→ Task input
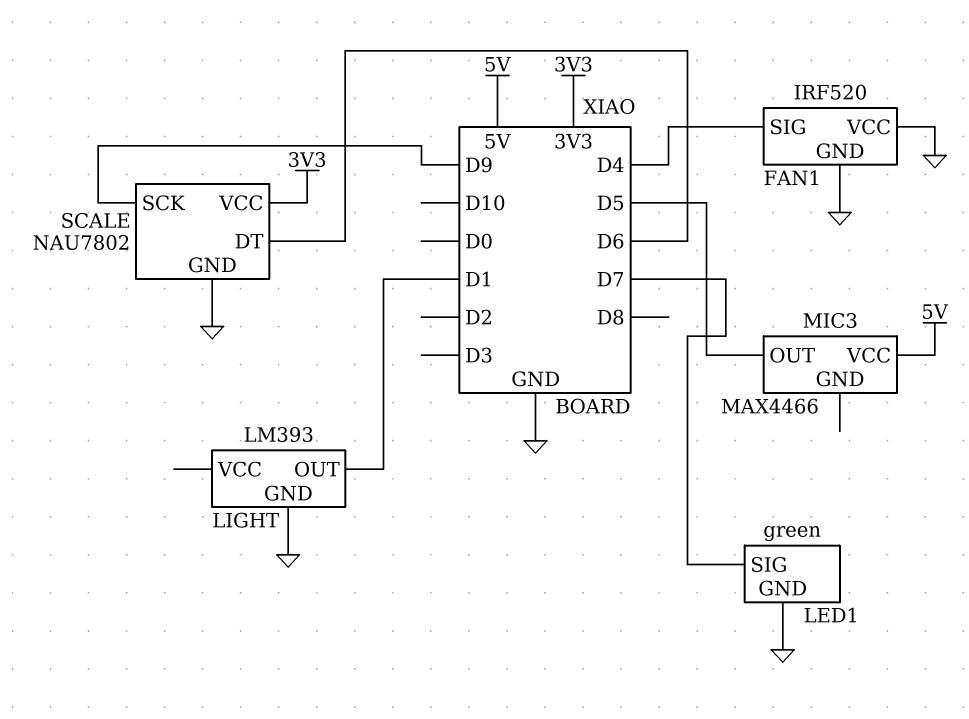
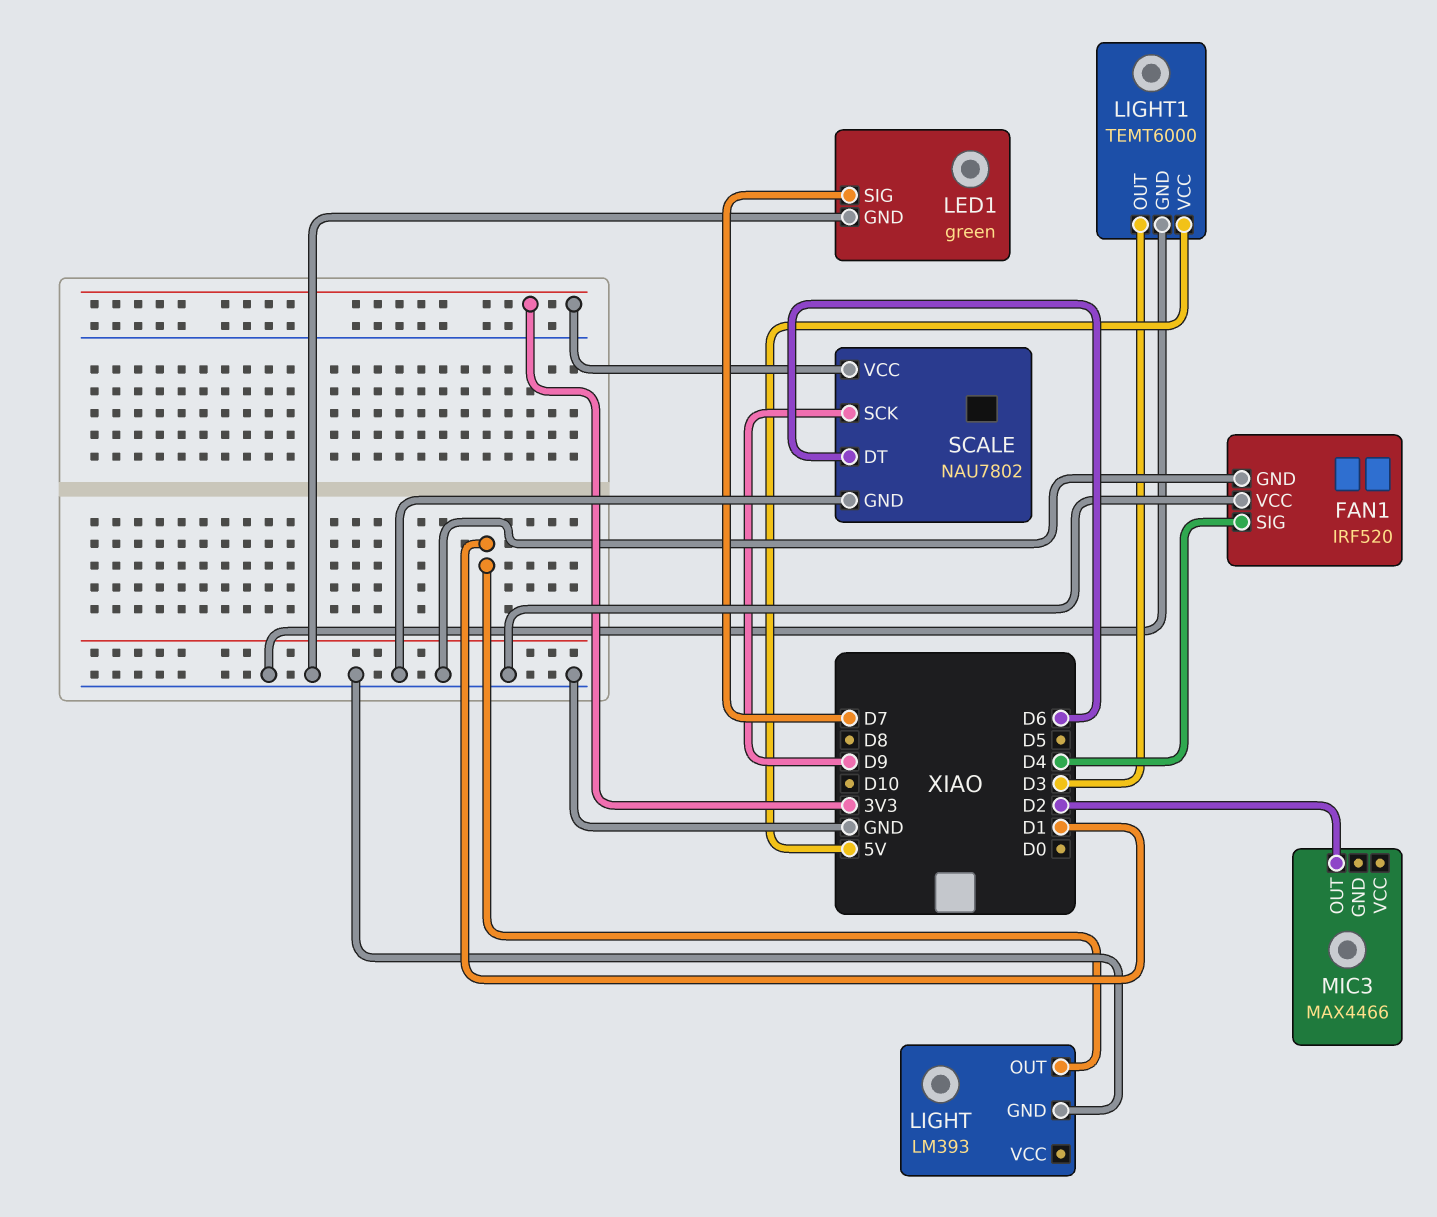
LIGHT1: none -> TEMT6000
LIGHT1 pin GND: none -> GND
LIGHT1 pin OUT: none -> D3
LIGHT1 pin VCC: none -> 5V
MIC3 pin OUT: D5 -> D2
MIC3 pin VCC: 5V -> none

→ Exercise aim
Transcribe the records above exactly, but only from the line that contains "LIGHT1 pin OUT: none -> D3" through their final line, inclusive.

→ Exercise solution
LIGHT1 pin OUT: none -> D3
LIGHT1 pin VCC: none -> 5V
MIC3 pin OUT: D5 -> D2
MIC3 pin VCC: 5V -> none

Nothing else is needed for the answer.